* _INFORMATION GIVEN_
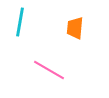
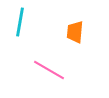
orange trapezoid: moved 4 px down
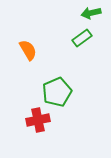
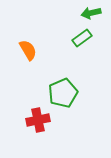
green pentagon: moved 6 px right, 1 px down
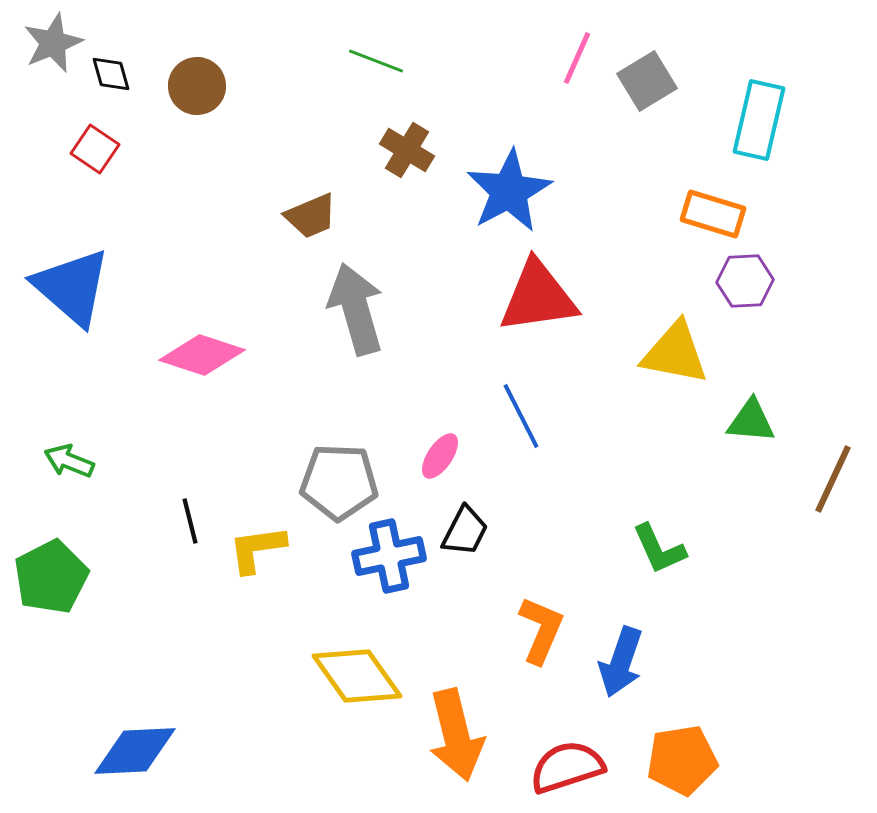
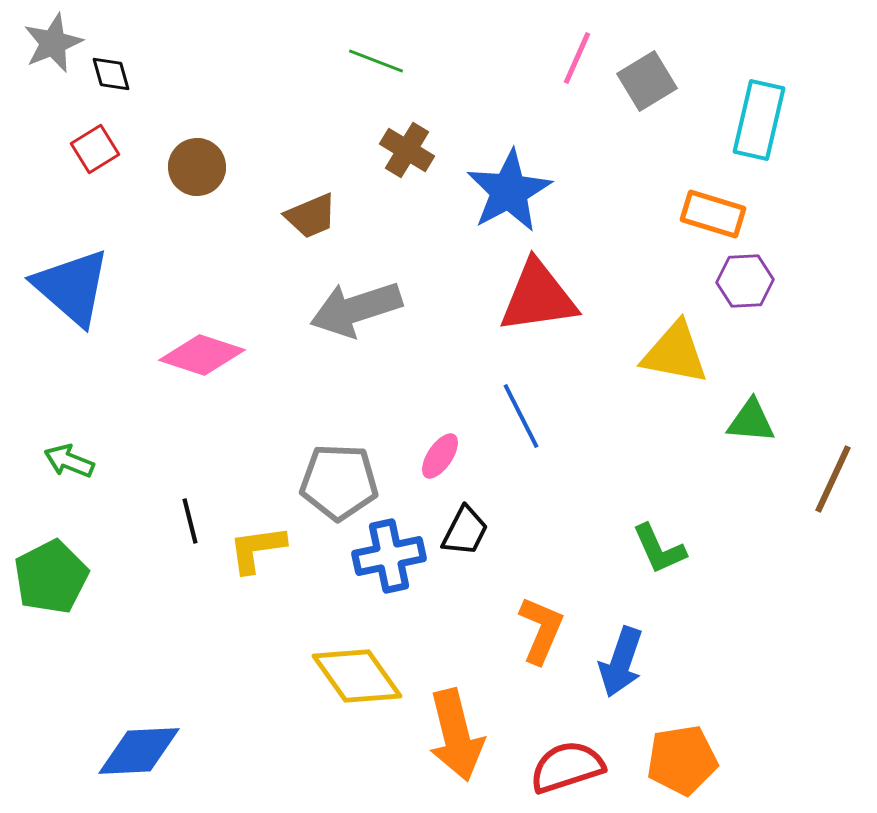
brown circle: moved 81 px down
red square: rotated 24 degrees clockwise
gray arrow: rotated 92 degrees counterclockwise
blue diamond: moved 4 px right
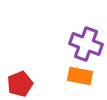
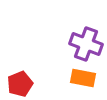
orange rectangle: moved 3 px right, 2 px down
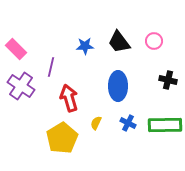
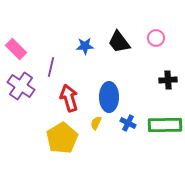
pink circle: moved 2 px right, 3 px up
black cross: rotated 18 degrees counterclockwise
blue ellipse: moved 9 px left, 11 px down
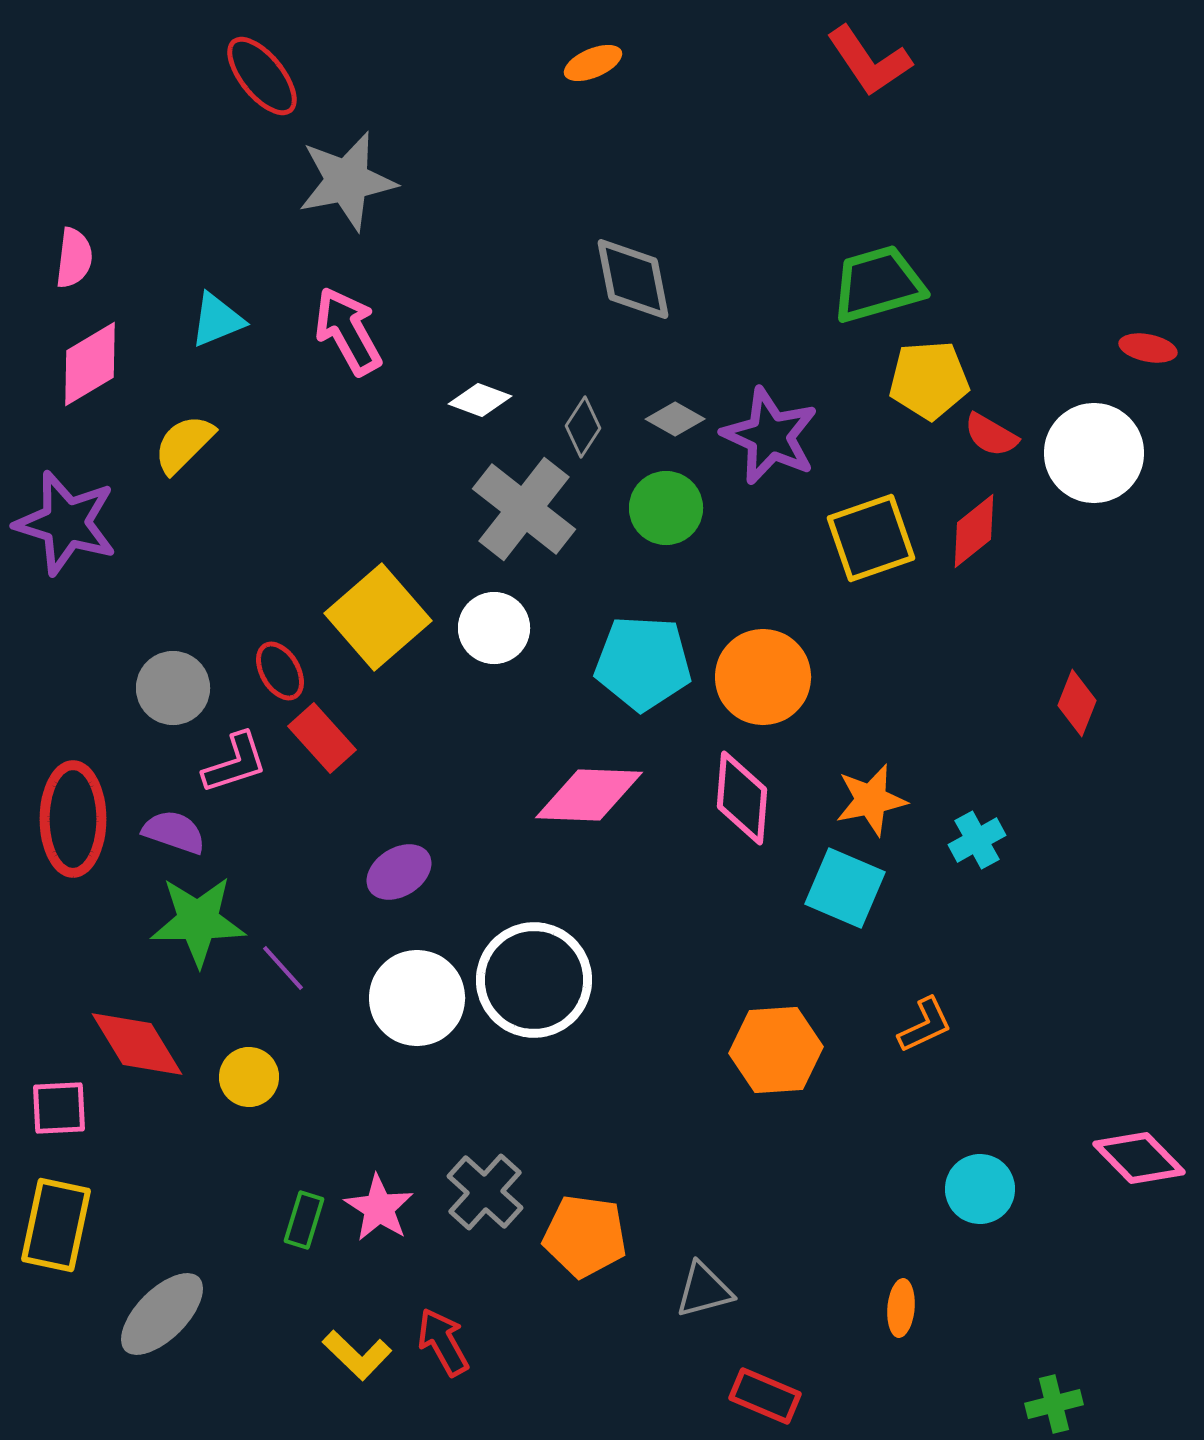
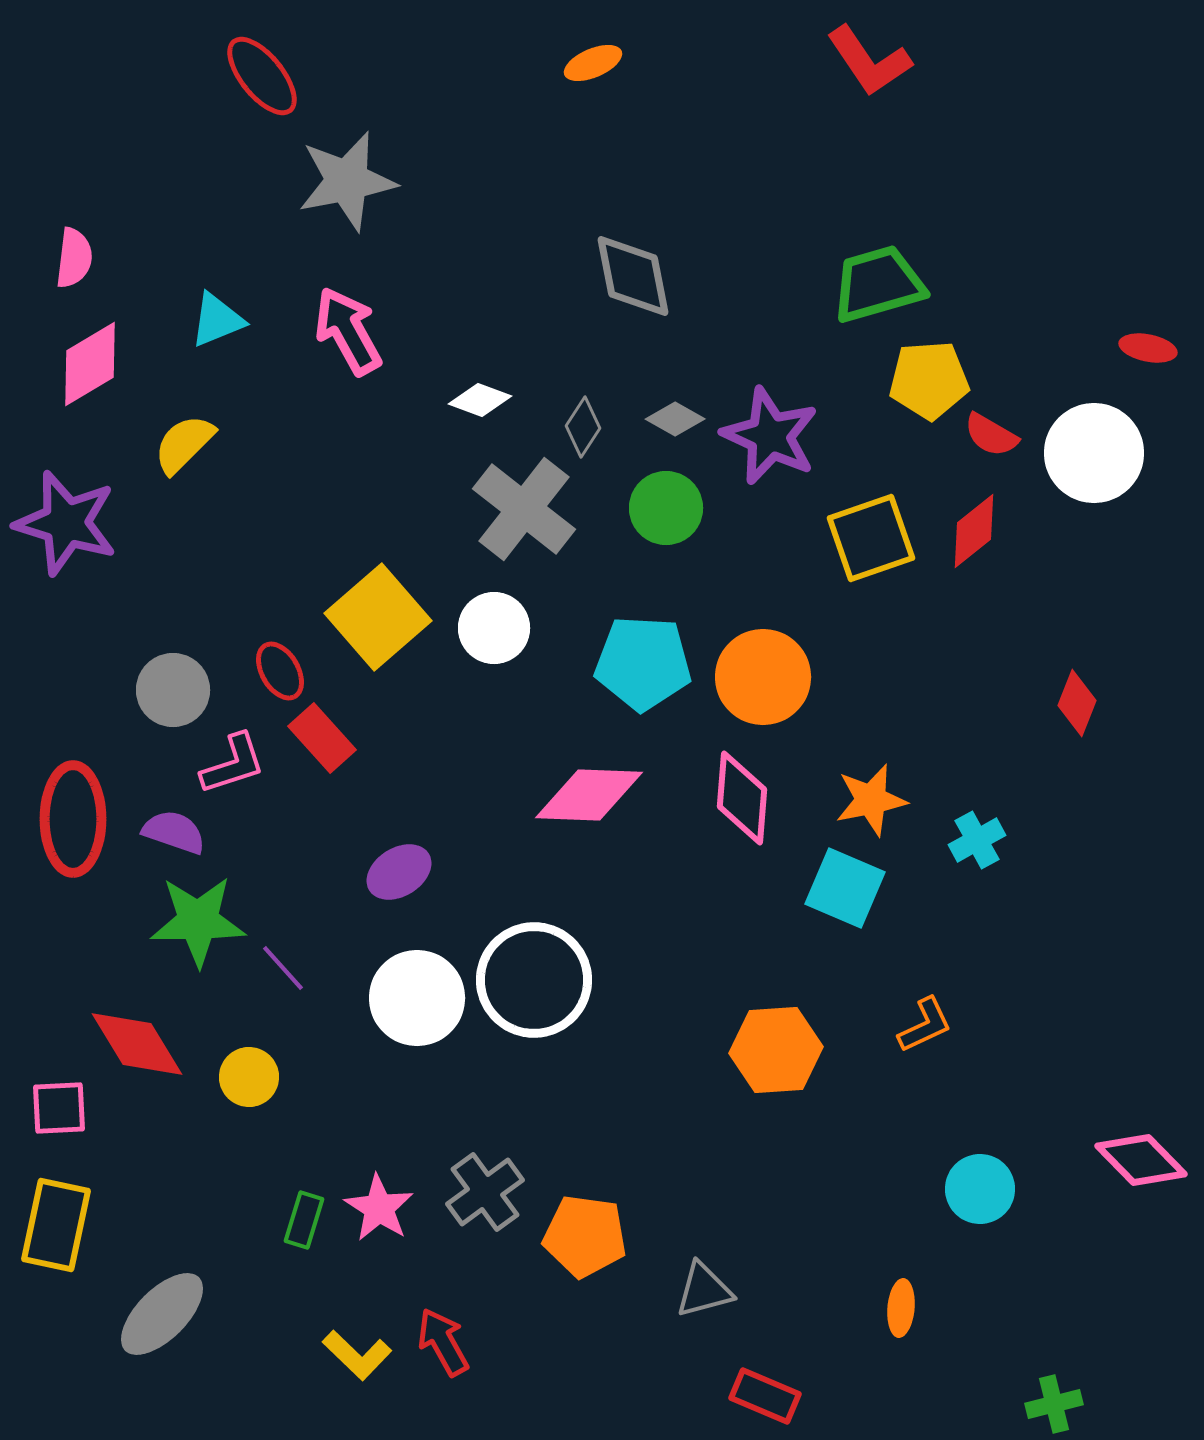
gray diamond at (633, 279): moved 3 px up
gray circle at (173, 688): moved 2 px down
pink L-shape at (235, 763): moved 2 px left, 1 px down
pink diamond at (1139, 1158): moved 2 px right, 2 px down
gray cross at (485, 1192): rotated 12 degrees clockwise
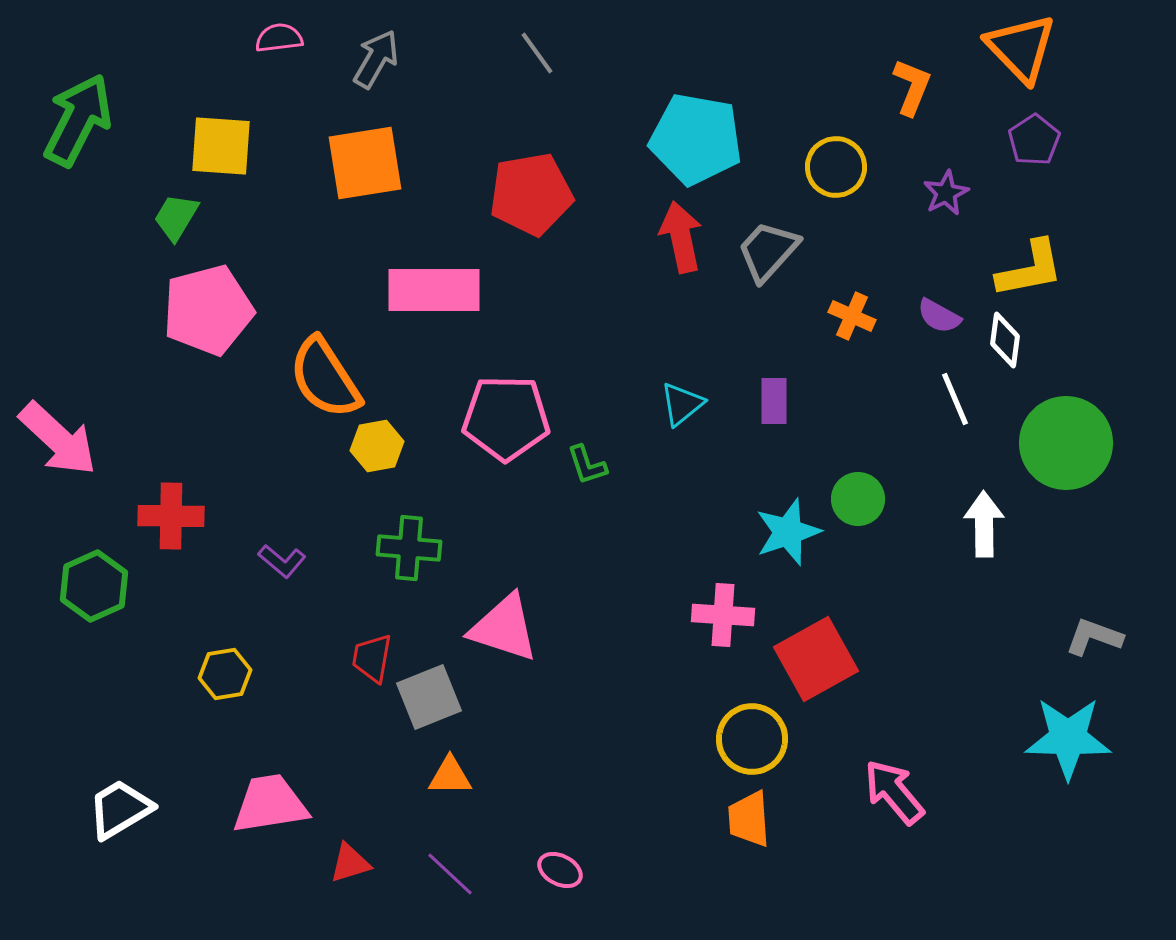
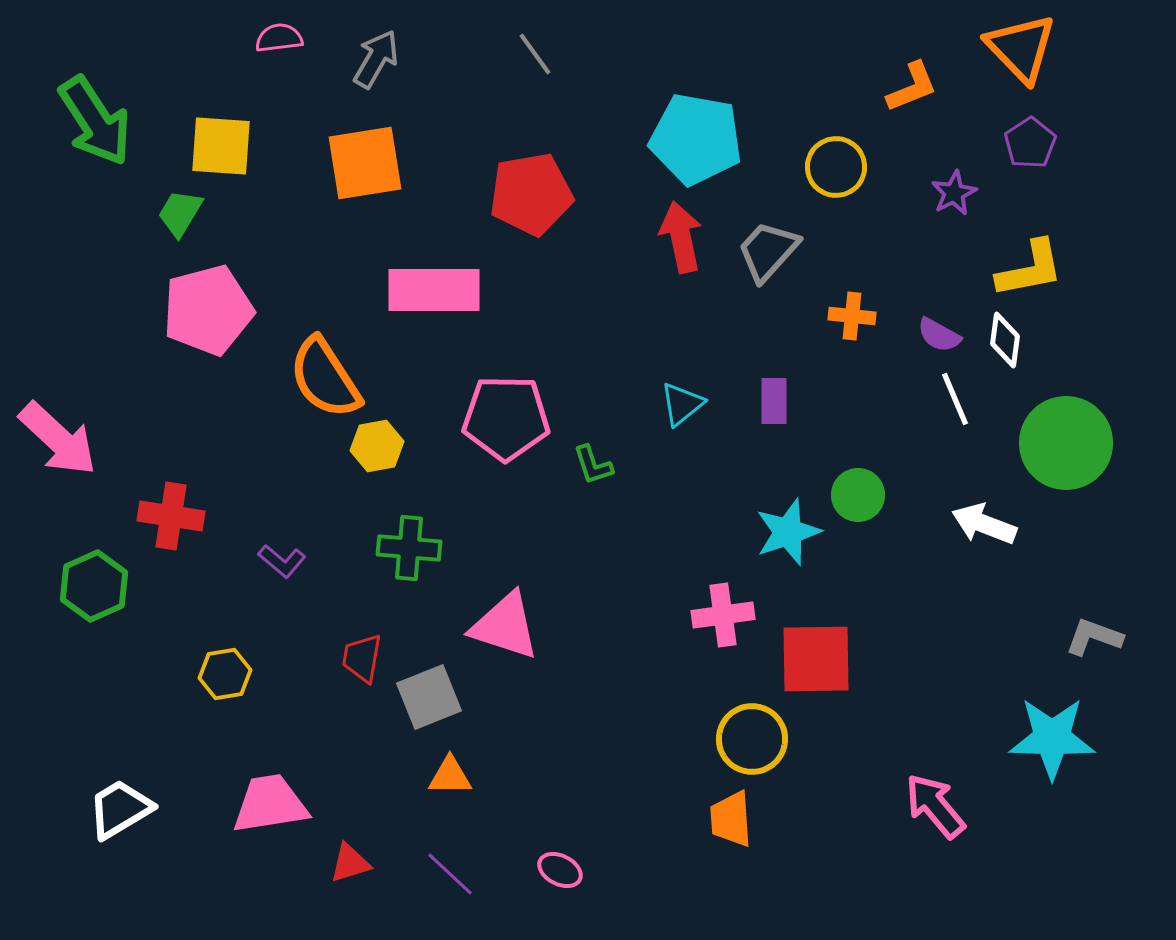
gray line at (537, 53): moved 2 px left, 1 px down
orange L-shape at (912, 87): rotated 46 degrees clockwise
green arrow at (78, 120): moved 17 px right, 1 px down; rotated 120 degrees clockwise
purple pentagon at (1034, 140): moved 4 px left, 3 px down
purple star at (946, 193): moved 8 px right
green trapezoid at (176, 217): moved 4 px right, 4 px up
orange cross at (852, 316): rotated 18 degrees counterclockwise
purple semicircle at (939, 316): moved 19 px down
green L-shape at (587, 465): moved 6 px right
green circle at (858, 499): moved 4 px up
red cross at (171, 516): rotated 8 degrees clockwise
white arrow at (984, 524): rotated 68 degrees counterclockwise
pink cross at (723, 615): rotated 12 degrees counterclockwise
pink triangle at (504, 628): moved 1 px right, 2 px up
red trapezoid at (372, 658): moved 10 px left
red square at (816, 659): rotated 28 degrees clockwise
cyan star at (1068, 738): moved 16 px left
pink arrow at (894, 792): moved 41 px right, 14 px down
orange trapezoid at (749, 819): moved 18 px left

* _WHAT YOU WILL DO_
Give back, unchanged, every line from the one with "pink arrow at" to the end of the entries above.

* _SOLUTION FOR THIS PROBLEM_
pink arrow at (894, 792): moved 41 px right, 14 px down
orange trapezoid at (749, 819): moved 18 px left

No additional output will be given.